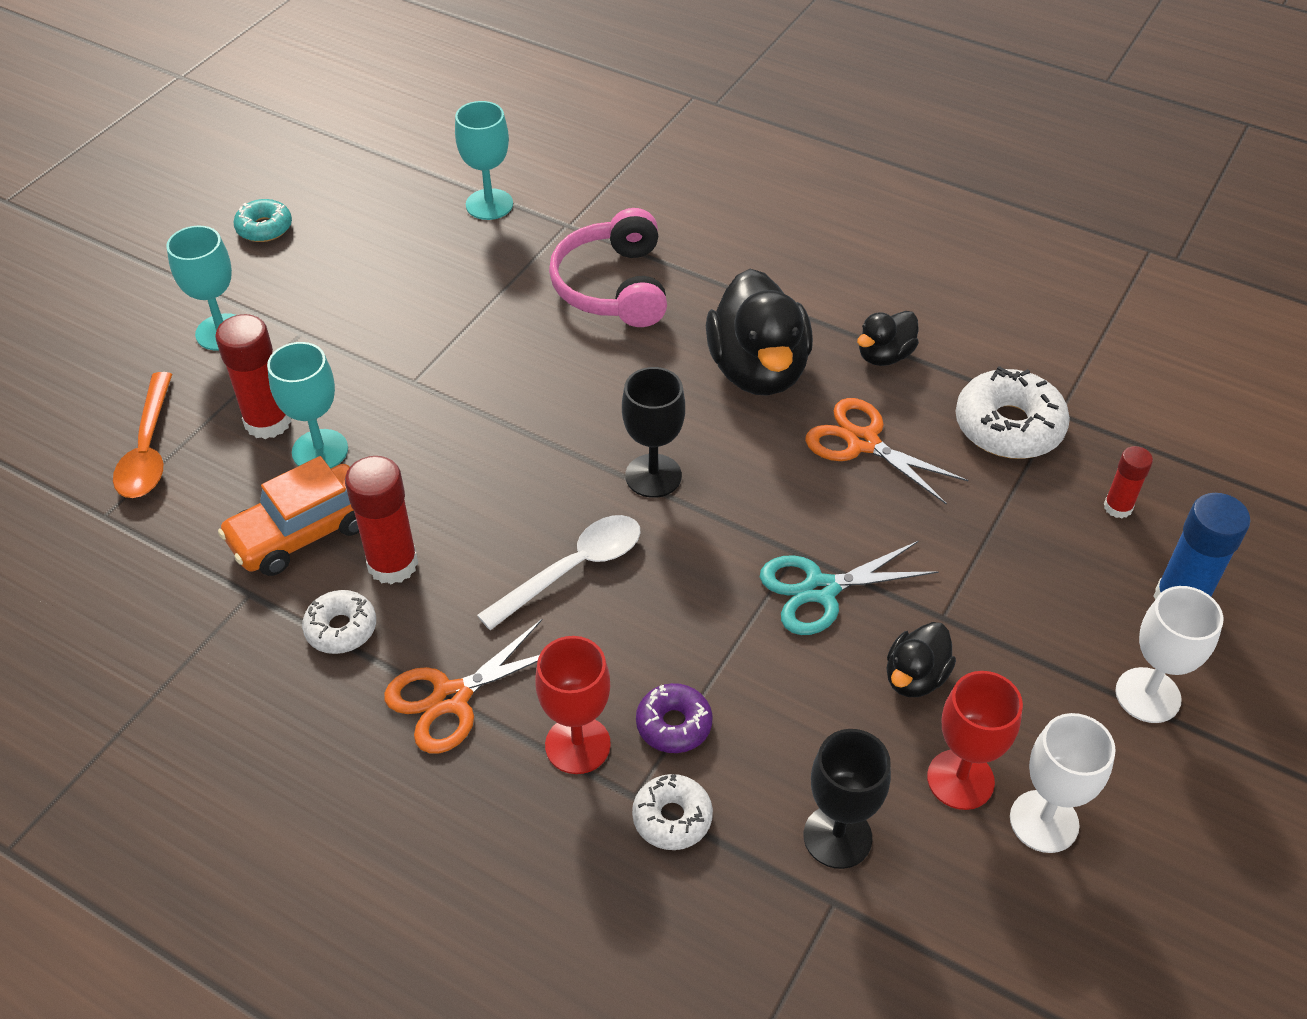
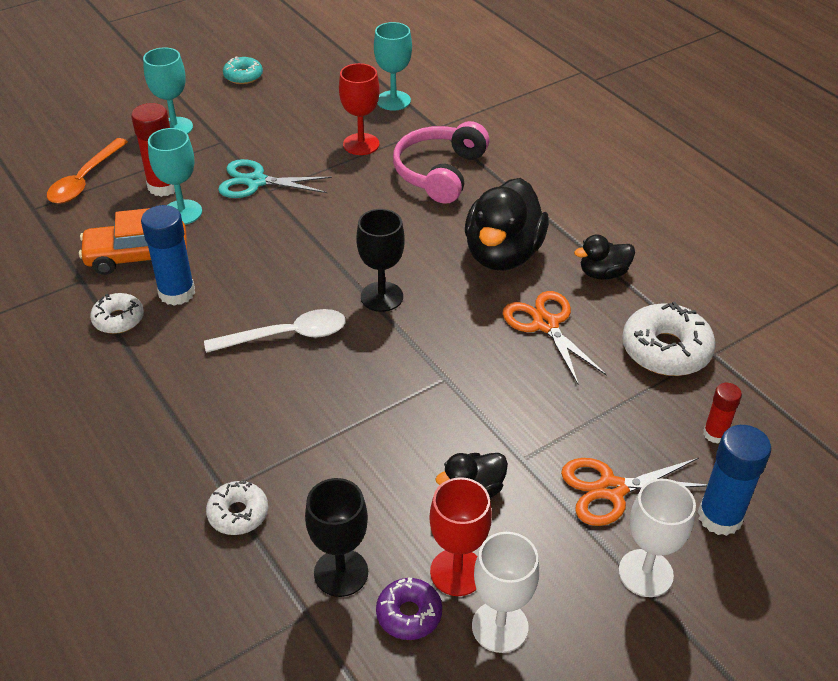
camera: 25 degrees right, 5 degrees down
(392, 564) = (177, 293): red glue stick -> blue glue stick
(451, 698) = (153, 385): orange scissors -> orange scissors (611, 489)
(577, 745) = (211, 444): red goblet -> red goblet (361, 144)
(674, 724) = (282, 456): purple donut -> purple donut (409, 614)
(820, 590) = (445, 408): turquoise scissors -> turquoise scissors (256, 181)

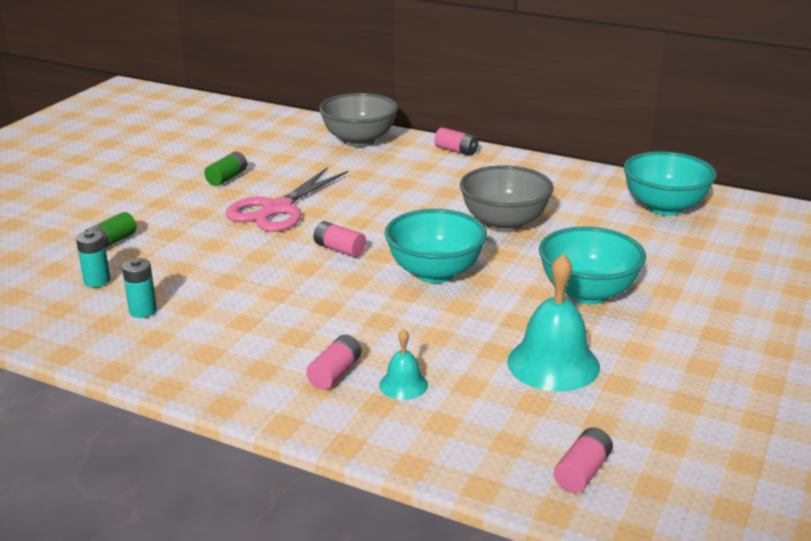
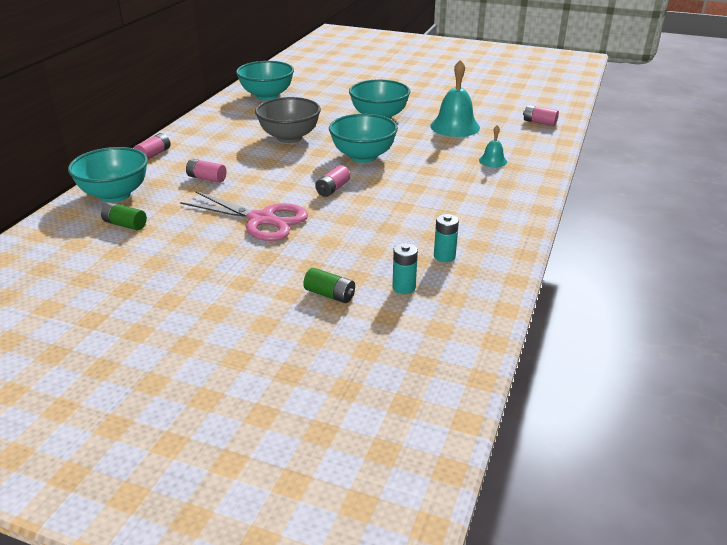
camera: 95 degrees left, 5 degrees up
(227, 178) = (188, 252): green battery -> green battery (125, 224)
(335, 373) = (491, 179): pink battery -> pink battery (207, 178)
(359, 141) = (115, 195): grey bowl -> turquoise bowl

* _Brief_
In the copy, include each entry exactly as written and none of the pictures.

* _Final answer_
camera: 25 degrees right, 5 degrees down
(392, 564) = (177, 293): red glue stick -> blue glue stick
(451, 698) = (153, 385): orange scissors -> orange scissors (611, 489)
(577, 745) = (211, 444): red goblet -> red goblet (361, 144)
(674, 724) = (282, 456): purple donut -> purple donut (409, 614)
(820, 590) = (445, 408): turquoise scissors -> turquoise scissors (256, 181)

camera: 95 degrees left, 5 degrees up
(227, 178) = (188, 252): green battery -> green battery (125, 224)
(335, 373) = (491, 179): pink battery -> pink battery (207, 178)
(359, 141) = (115, 195): grey bowl -> turquoise bowl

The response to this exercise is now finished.